Go through the listing below and show each line that has the word "camera".

Exercise inputs:
::::::::::

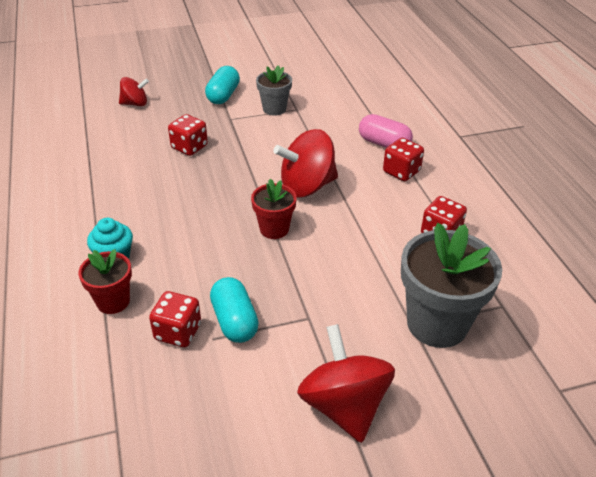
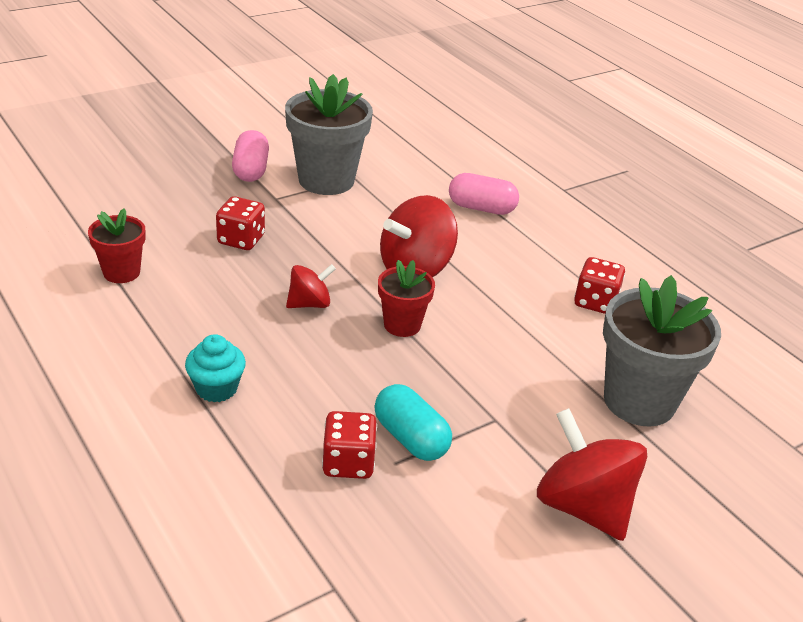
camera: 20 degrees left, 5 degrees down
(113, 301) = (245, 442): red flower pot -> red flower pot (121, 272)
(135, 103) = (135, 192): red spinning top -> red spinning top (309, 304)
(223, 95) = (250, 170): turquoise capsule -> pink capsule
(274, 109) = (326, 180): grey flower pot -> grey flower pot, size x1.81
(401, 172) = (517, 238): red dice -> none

::::::::::

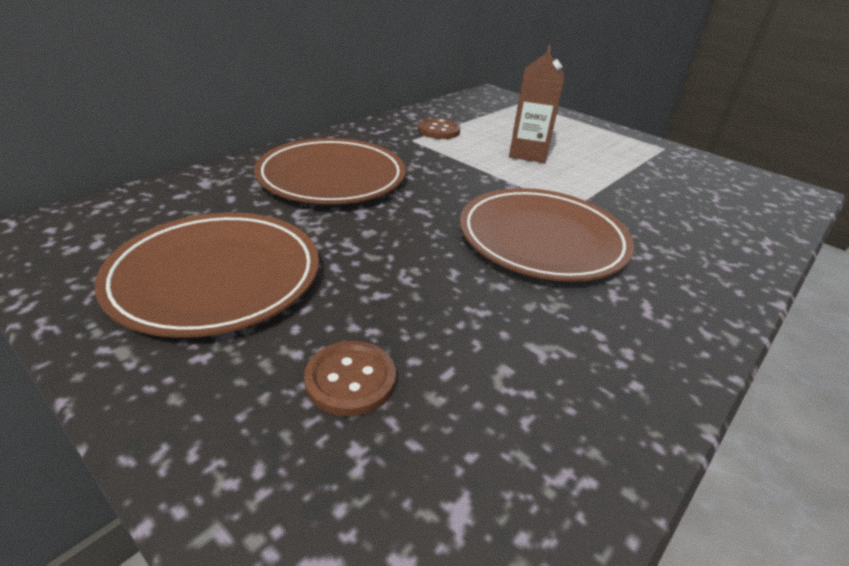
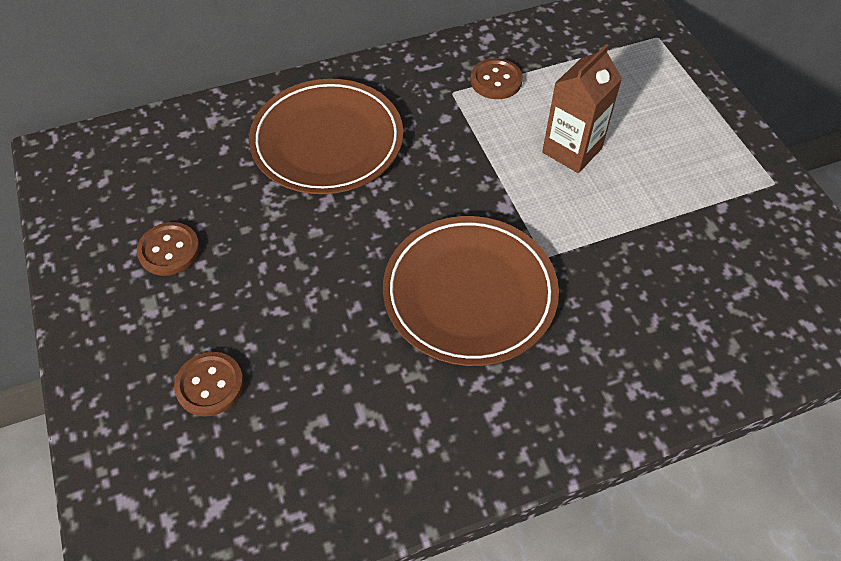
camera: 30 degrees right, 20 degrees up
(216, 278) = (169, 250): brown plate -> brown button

::::::::::

Solution below:
camera: 20 degrees left, 5 degrees down
camera: 30 degrees right, 20 degrees up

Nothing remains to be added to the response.